Input records.
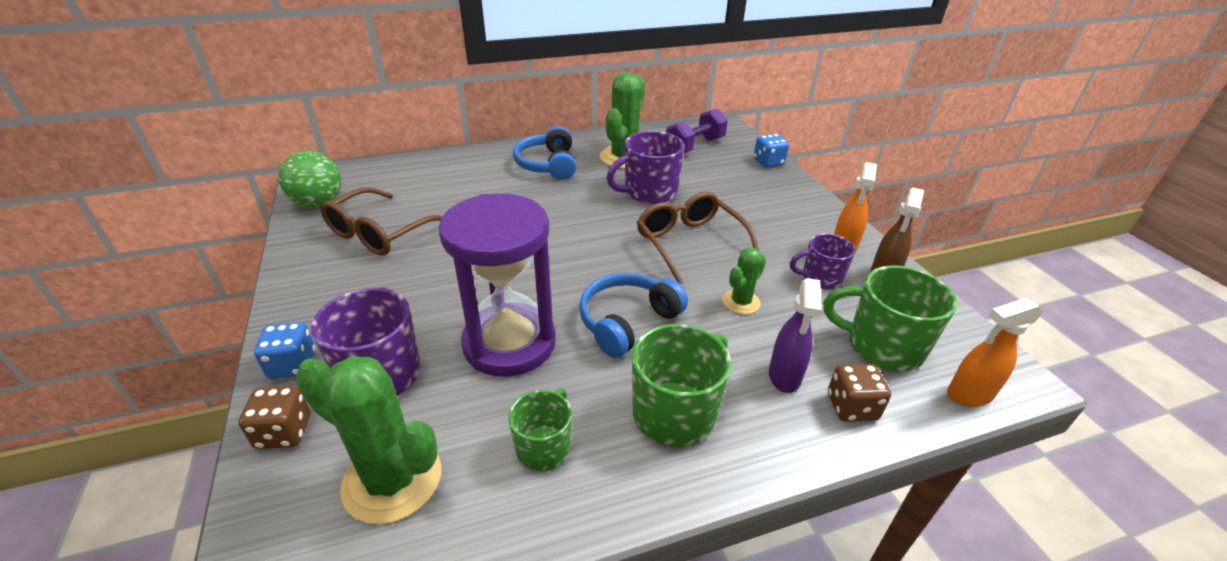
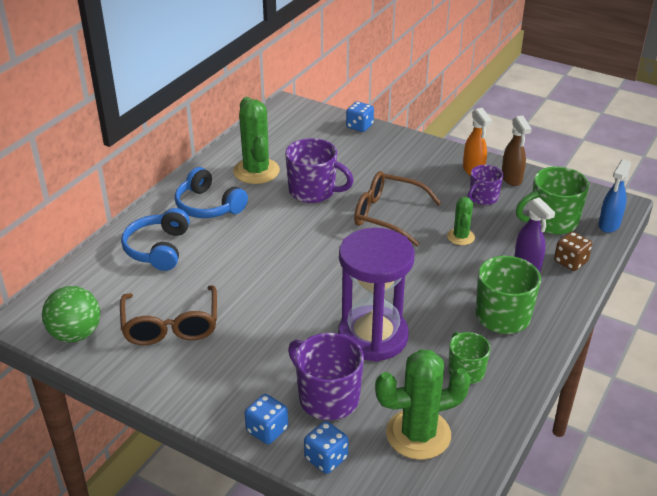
camera: 40 degrees left, 0 degrees up
(284, 432) = (326, 458): brown dice -> blue dice
(627, 322) = (418, 284): blue headphones -> blue headphones (158, 249)
(649, 192) = (313, 191): purple mug -> purple mug turned 90 degrees counterclockwise
(694, 146) = (293, 136): purple dumbbell -> none
(969, 395) = (609, 225): orange spray bottle -> blue spray bottle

Problem statement.
Each entry should be transcribed exactly as given, with pictures omitted.

Response to this task.
camera: 40 degrees left, 0 degrees up
(284, 432) = (326, 458): brown dice -> blue dice
(627, 322) = (418, 284): blue headphones -> blue headphones (158, 249)
(649, 192) = (313, 191): purple mug -> purple mug turned 90 degrees counterclockwise
(694, 146) = (293, 136): purple dumbbell -> none
(969, 395) = (609, 225): orange spray bottle -> blue spray bottle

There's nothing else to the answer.